EXTRACTED INFORMATION |
----

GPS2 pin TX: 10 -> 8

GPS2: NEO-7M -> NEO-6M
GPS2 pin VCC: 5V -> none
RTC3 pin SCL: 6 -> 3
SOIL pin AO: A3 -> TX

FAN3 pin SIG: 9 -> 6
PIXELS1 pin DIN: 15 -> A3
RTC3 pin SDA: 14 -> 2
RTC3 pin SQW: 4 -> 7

----

TO DO | Give the data again, exactly.

ANSWER TO THE PROBLEM |
GPS2 pin TX: 10 -> 8

GPS2: NEO-7M -> NEO-6M
GPS2 pin VCC: 5V -> none
RTC3 pin SCL: 6 -> 3
SOIL pin AO: A3 -> TX

FAN3 pin SIG: 9 -> 6
PIXELS1 pin DIN: 15 -> A3
RTC3 pin SDA: 14 -> 2
RTC3 pin SQW: 4 -> 7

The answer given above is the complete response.